Directive: From the data that follows, copy every line with the string "turned".

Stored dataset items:
===

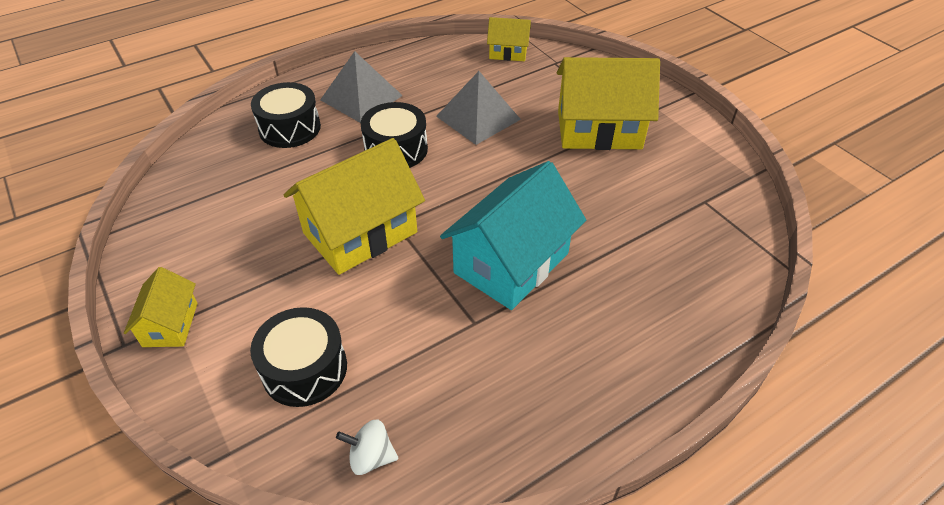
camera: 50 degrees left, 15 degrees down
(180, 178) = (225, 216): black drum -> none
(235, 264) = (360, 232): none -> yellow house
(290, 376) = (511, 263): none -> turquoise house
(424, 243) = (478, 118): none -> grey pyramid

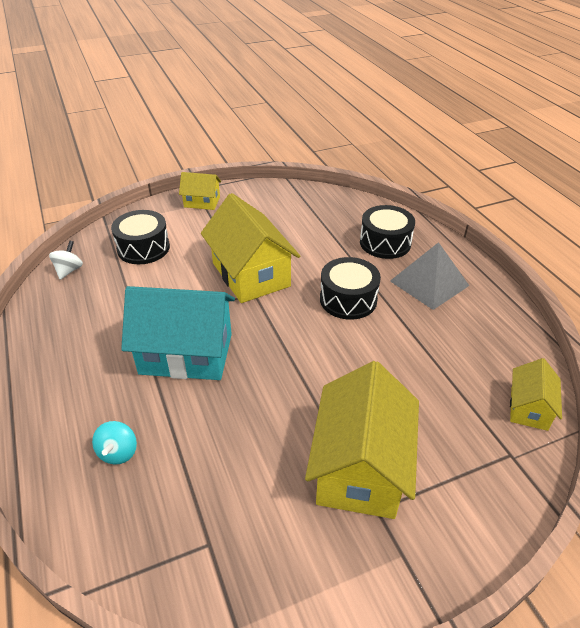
camera: 100 degrees right, 5 degrees down
(478, 118) = (392, 361): grey pyramid -> none
(511, 263) = (186, 353): turquoise house -> turquoise house turned 45 degrees counterclockwise
(656, 283) = (118, 452): none -> turquoise spinning top

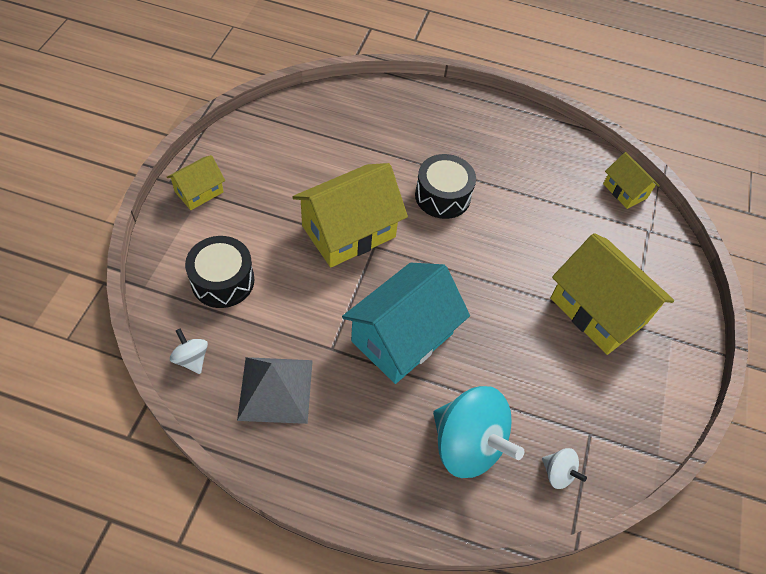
camera: 55 degrees left, 15 degrees up
(118, 452) = (467, 444): turquoise spinning top -> turquoise spinning top, size x2.22
(141, 540) = (558, 473): none -> white spinning top
(251, 274) = (348, 231): yellow house -> yellow house turned 45 degrees counterclockwise
(385, 243) = (402, 123): black drum -> none
(429, 283) = (473, 138): grey pyramid -> grey pyramid (276, 389)

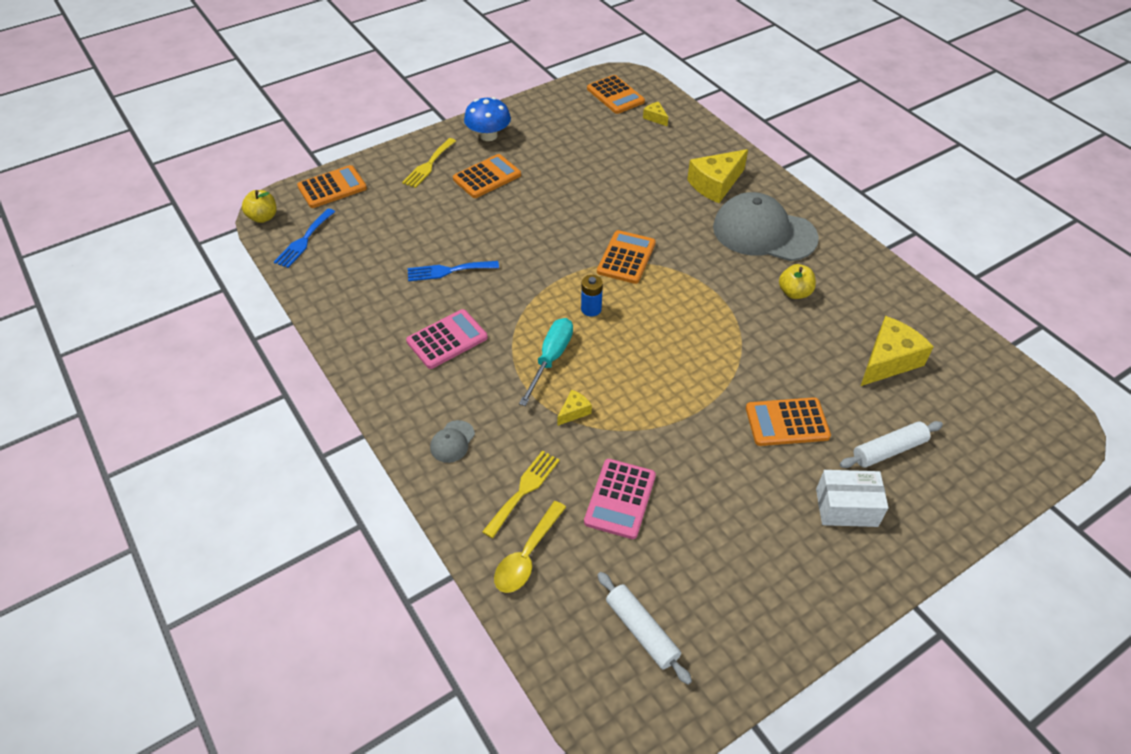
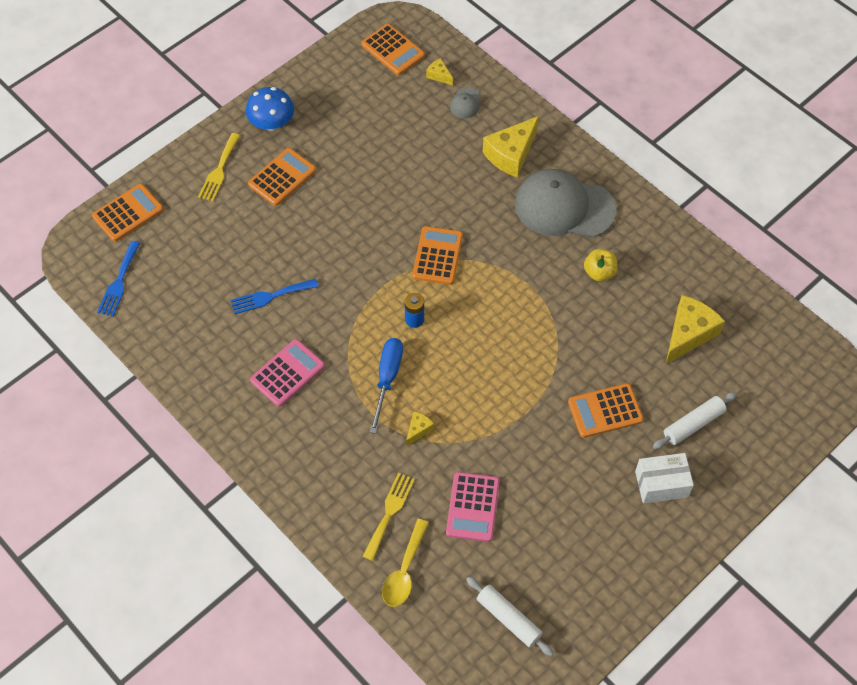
camera: 10 degrees left, 10 degrees up
(263, 217) = (69, 260): yellow apple -> none
(452, 441) = (317, 476): grey cap -> grey cap (465, 103)
(551, 359) = (387, 379): turquoise screwdriver -> blue screwdriver

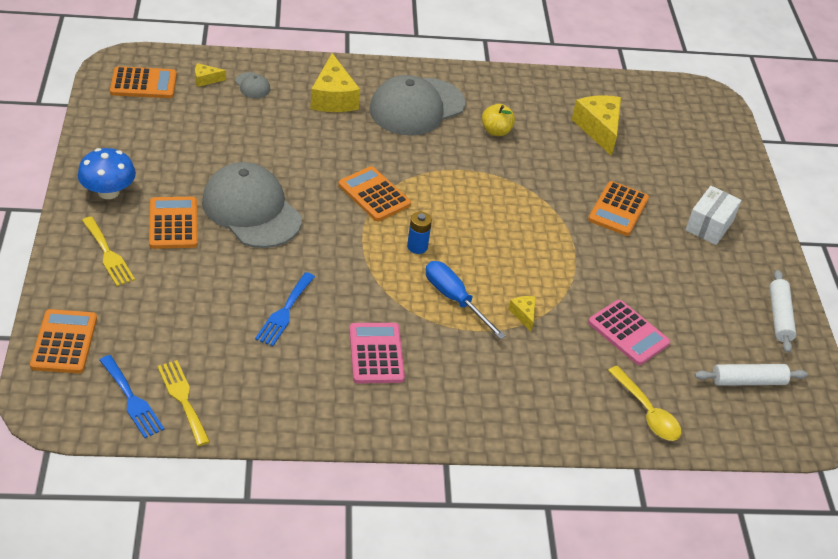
camera: 55 degrees left, 15 degrees down
(342, 205) = (251, 210): none -> grey cap
(389, 512) = (583, 384): yellow fork -> yellow fork (183, 399)
(693, 424) = (676, 178): white rolling pin -> white rolling pin (779, 317)

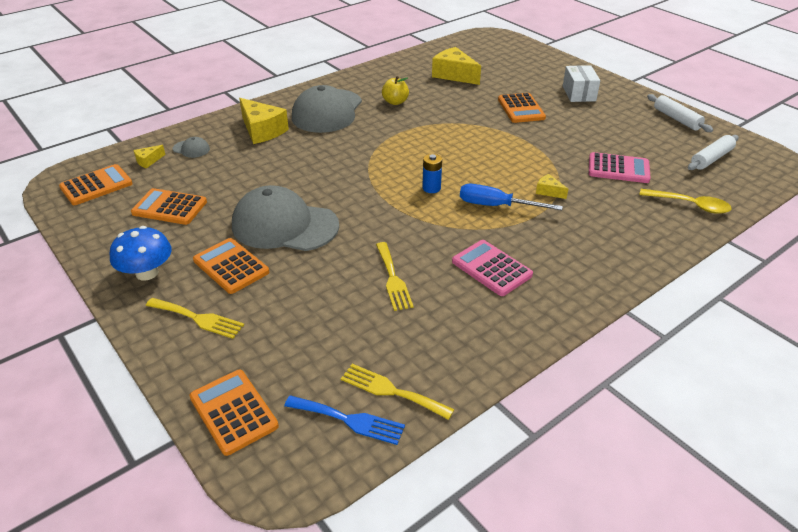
camera: 30 degrees left, 5 degrees down
(284, 312) = (393, 279): blue fork -> yellow fork
(374, 195) = (362, 172): orange calculator -> orange calculator (169, 207)

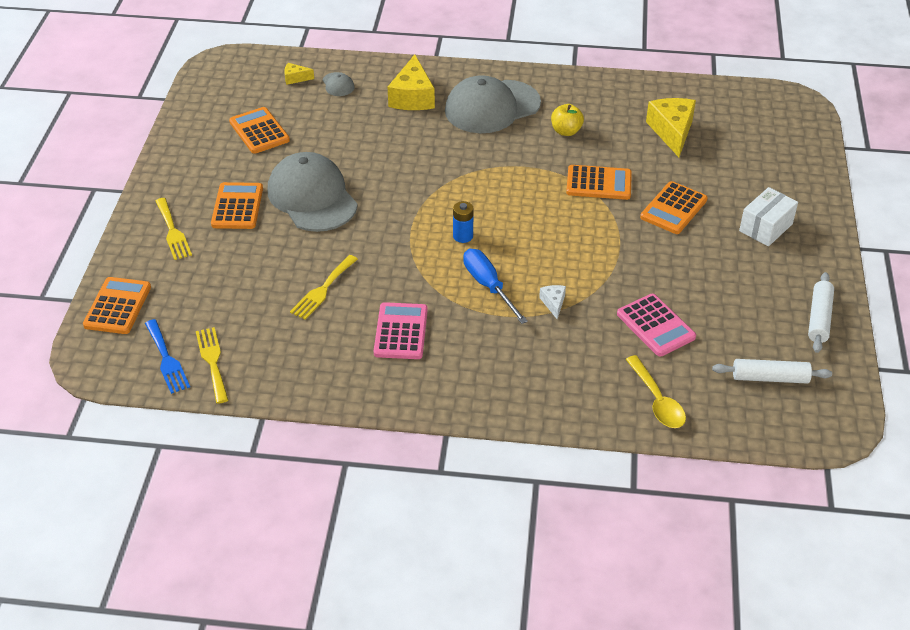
camera: 45 degrees right, 5 degrees up
(96, 185) = (237, 81): orange calculator -> orange calculator (598, 183)
(147, 273) = (184, 176): blue mushroom -> none
(548, 191) = (553, 303): yellow cheese -> white cheese

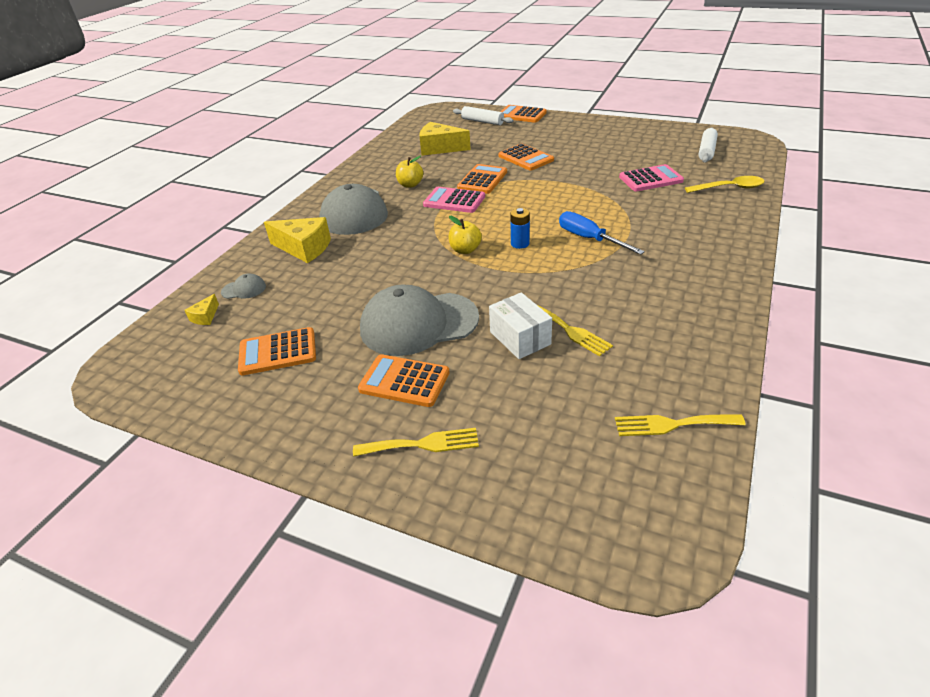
camera: 70 degrees left, 5 degrees down
(117, 306) = (553, 514): orange calculator -> orange calculator (521, 115)
(167, 359) = (665, 467): blue fork -> none
(401, 332) = (640, 289): pink calculator -> pink calculator (454, 201)
(439, 200) = (465, 250): none -> yellow apple
(488, 286) = (589, 239): blue screwdriver -> blue screwdriver turned 60 degrees clockwise
(553, 303) = (618, 213): white cheese -> none
(765, 227) = (559, 133): white box -> white box (520, 338)
(819, 318) = (651, 131): white rolling pin -> white rolling pin (482, 121)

===

Response for this exercise:
(511, 263) = (186, 353): turquoise house -> turquoise house turned 45 degrees counterclockwise
(251, 274) = (348, 231): yellow house -> yellow house turned 45 degrees counterclockwise
(488, 286) = (589, 239): blue screwdriver -> blue screwdriver turned 60 degrees clockwise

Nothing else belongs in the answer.